Look through the entries that follow and return each line that has the string "flashlight".

# [Excerpted records]
§ §

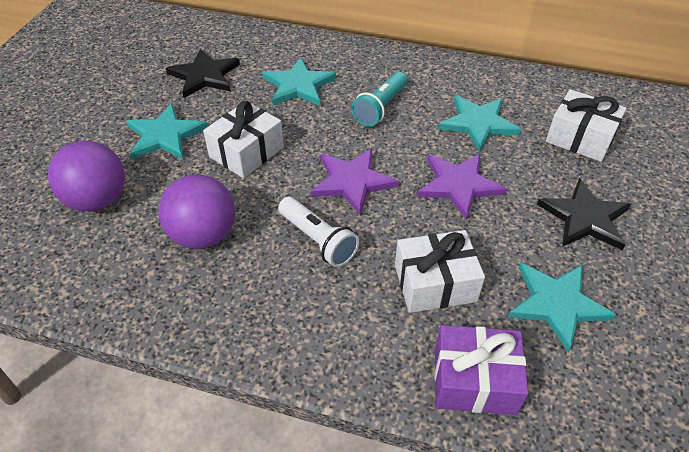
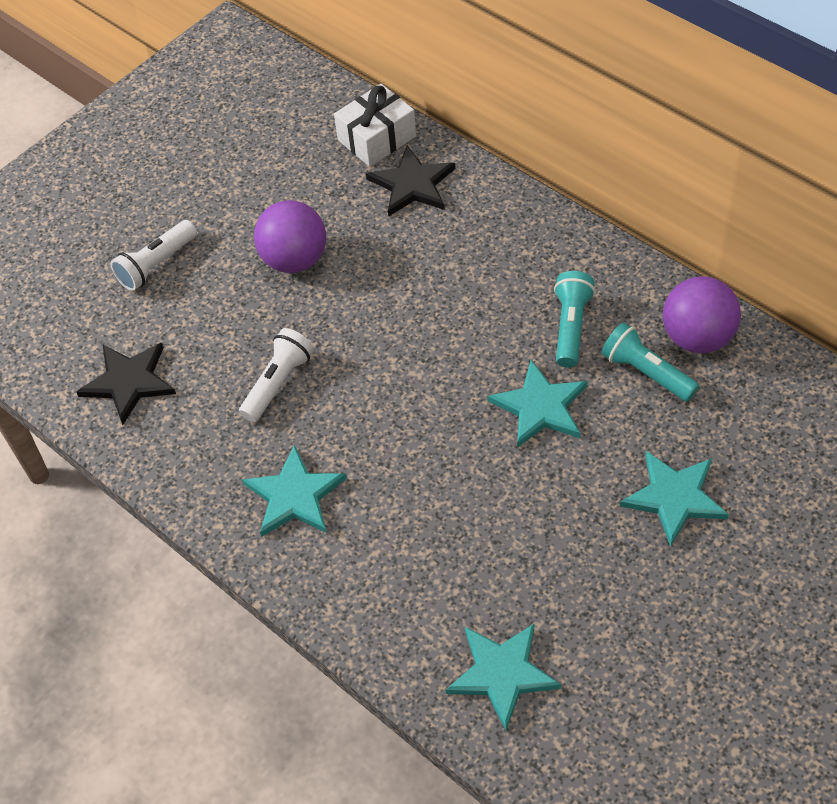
purple gift: 1 -> 0
purple star: 2 -> 0
turquoise flashlight: 1 -> 2
white flashlight: 1 -> 2
white gift: 3 -> 1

§ §

# [Answer to this exercise]
turquoise flashlight: 1 -> 2
white flashlight: 1 -> 2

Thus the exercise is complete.